_Exercise details_
When "button" occurs in a line of the material, copy that line.

Start of Data provided

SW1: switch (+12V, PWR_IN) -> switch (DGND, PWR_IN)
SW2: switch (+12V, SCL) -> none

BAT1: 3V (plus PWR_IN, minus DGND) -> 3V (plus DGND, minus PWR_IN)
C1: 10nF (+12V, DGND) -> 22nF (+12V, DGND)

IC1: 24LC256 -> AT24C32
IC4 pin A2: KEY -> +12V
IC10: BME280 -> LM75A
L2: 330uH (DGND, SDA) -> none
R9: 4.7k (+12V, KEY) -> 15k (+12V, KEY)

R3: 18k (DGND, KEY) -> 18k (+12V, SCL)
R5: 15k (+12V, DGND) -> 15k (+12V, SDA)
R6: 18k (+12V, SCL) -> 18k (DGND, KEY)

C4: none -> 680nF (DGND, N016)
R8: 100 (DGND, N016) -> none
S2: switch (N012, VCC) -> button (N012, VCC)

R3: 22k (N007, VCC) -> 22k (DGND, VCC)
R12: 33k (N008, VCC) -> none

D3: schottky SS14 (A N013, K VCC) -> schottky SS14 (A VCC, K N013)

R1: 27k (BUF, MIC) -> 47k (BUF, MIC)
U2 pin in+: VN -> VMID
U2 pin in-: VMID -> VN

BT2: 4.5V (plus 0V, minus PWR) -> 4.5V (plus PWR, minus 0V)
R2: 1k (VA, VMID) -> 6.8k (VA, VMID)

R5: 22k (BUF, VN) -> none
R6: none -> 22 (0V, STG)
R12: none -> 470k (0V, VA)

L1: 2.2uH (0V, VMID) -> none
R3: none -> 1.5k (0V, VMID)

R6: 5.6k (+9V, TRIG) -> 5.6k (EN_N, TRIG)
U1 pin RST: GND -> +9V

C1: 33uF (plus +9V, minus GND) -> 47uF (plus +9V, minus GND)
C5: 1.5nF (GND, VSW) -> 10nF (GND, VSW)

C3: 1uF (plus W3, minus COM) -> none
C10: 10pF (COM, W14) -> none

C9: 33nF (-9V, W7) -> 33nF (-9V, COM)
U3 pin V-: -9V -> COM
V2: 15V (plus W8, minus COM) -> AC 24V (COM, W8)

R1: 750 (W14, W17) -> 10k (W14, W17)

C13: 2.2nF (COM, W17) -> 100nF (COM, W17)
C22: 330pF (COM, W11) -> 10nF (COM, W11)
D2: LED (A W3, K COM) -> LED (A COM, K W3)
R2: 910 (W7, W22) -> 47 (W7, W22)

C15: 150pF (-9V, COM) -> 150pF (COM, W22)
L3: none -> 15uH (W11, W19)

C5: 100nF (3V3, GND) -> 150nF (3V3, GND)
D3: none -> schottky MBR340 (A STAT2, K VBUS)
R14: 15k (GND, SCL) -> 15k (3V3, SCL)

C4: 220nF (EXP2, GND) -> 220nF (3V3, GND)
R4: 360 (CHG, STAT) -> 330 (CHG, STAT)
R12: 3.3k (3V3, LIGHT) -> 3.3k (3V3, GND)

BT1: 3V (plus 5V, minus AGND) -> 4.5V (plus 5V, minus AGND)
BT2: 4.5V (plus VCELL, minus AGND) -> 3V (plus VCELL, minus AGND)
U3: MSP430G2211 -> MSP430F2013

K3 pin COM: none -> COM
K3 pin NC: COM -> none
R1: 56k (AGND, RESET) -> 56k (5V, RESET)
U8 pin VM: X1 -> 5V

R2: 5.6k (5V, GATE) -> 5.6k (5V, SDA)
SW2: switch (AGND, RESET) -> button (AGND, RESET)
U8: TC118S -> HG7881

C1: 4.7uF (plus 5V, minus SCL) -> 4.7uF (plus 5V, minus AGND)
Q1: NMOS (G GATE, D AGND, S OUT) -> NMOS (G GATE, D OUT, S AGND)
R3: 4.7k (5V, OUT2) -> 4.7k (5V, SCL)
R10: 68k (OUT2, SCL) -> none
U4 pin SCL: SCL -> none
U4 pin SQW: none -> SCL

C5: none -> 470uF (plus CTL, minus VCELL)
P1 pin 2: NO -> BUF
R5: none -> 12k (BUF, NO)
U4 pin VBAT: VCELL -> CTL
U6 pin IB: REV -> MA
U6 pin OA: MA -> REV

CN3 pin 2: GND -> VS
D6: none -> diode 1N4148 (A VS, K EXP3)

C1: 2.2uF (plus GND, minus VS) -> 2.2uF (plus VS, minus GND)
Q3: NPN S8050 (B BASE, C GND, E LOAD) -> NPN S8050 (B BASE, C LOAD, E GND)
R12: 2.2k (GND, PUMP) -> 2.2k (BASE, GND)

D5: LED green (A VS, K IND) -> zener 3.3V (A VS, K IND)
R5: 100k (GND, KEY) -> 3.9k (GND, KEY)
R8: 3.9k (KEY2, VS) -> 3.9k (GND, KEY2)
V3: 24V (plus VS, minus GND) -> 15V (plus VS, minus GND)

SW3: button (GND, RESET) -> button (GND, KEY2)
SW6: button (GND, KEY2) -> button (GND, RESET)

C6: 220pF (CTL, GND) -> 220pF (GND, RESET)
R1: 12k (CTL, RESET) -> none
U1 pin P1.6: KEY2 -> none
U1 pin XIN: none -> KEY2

End of Data provided

_Output_
S2: switch (N012, VCC) -> button (N012, VCC)
SW2: switch (AGND, RESET) -> button (AGND, RESET)
SW3: button (GND, RESET) -> button (GND, KEY2)
SW6: button (GND, KEY2) -> button (GND, RESET)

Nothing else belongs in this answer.